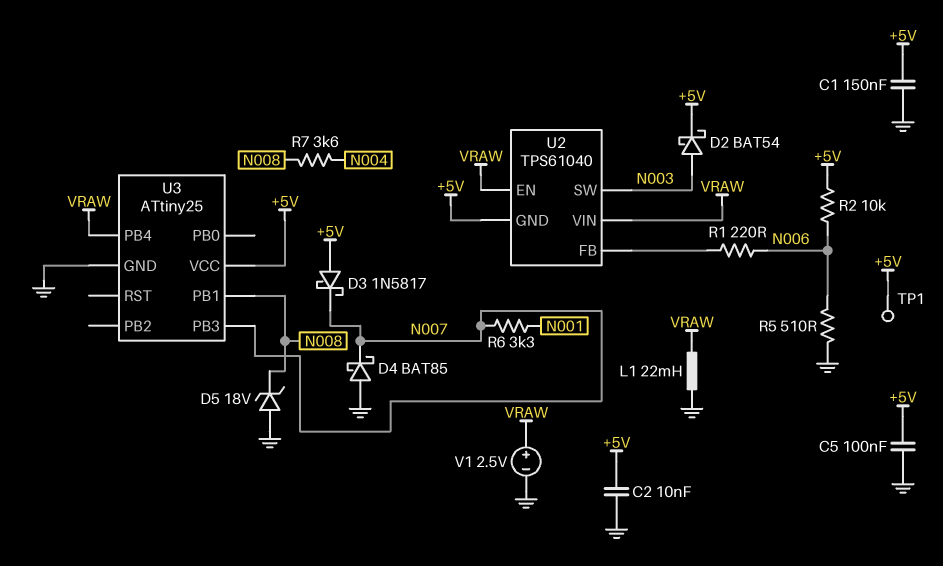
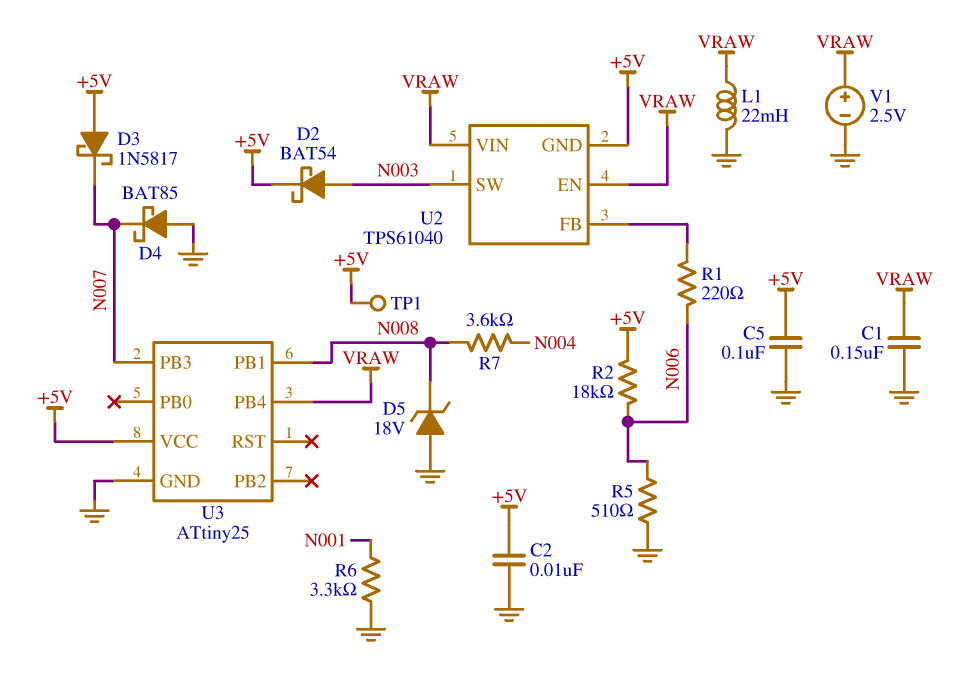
C1: 150nF (+5V, GND) -> 150nF (GND, VRAW)
R2: 10k (+5V, N006) -> 18k (+5V, N006)
R6: 3.3k (N001, N007) -> 3.3k (GND, N001)

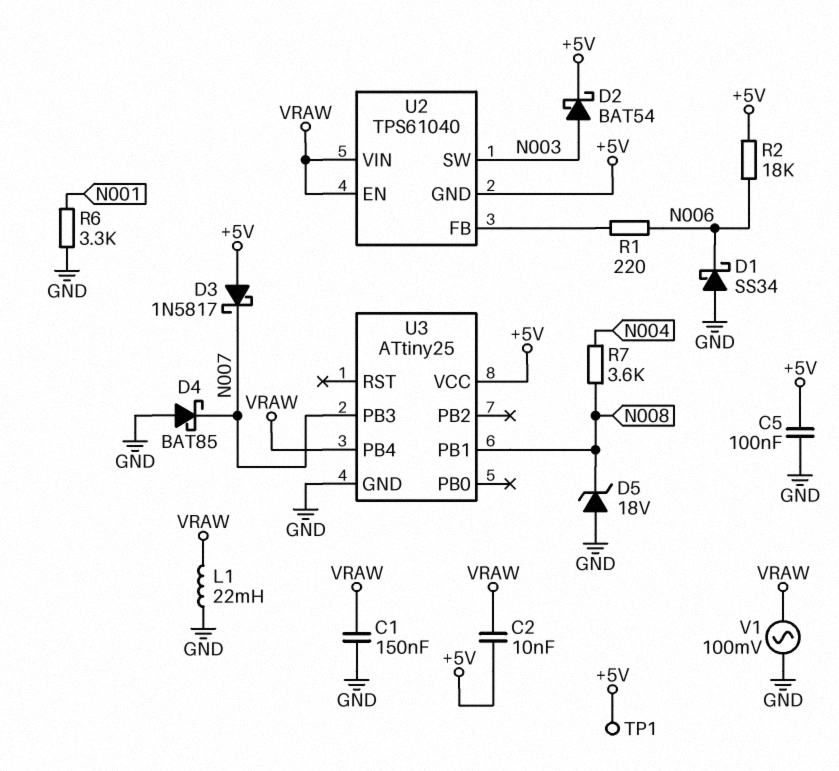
C2: 10nF (+5V, GND) -> 10nF (+5V, VRAW)
D1: none -> schottky SS34 (A GND, K N006)
R5: 510 (GND, N006) -> none
V1: 2.5V (plus VRAW, minus GND) -> AC 100mV (GND, VRAW)

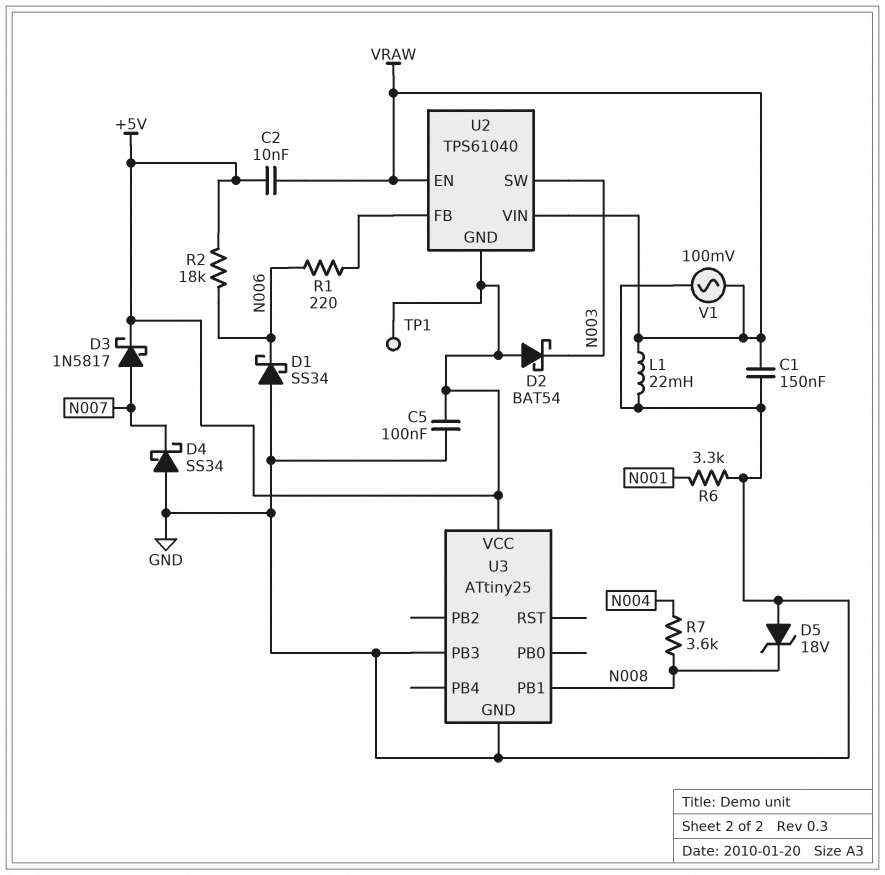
D2: schottky BAT54 (A N003, K +5V) -> schottky BAT54 (A +5V, K N003)
D3: schottky 1N5817 (A +5V, K N007) -> schottky 1N5817 (A N007, K +5V)
D4: schottky BAT85 (A GND, K N007) -> schottky SS34 (A GND, K N007)
U3 pin PB3: N007 -> GND
U3 pin PB4: VRAW -> none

__DIRECTIONS FOR THIS TASK__
If pictures appear in the data, omit them and copy all other parts exactly.

__TASK ANSWER__
C1: 150nF (+5V, GND) -> 150nF (GND, VRAW)
R2: 10k (+5V, N006) -> 18k (+5V, N006)
R6: 3.3k (N001, N007) -> 3.3k (GND, N001)

C2: 10nF (+5V, GND) -> 10nF (+5V, VRAW)
D1: none -> schottky SS34 (A GND, K N006)
R5: 510 (GND, N006) -> none
V1: 2.5V (plus VRAW, minus GND) -> AC 100mV (GND, VRAW)

D2: schottky BAT54 (A N003, K +5V) -> schottky BAT54 (A +5V, K N003)
D3: schottky 1N5817 (A +5V, K N007) -> schottky 1N5817 (A N007, K +5V)
D4: schottky BAT85 (A GND, K N007) -> schottky SS34 (A GND, K N007)
U3 pin PB3: N007 -> GND
U3 pin PB4: VRAW -> none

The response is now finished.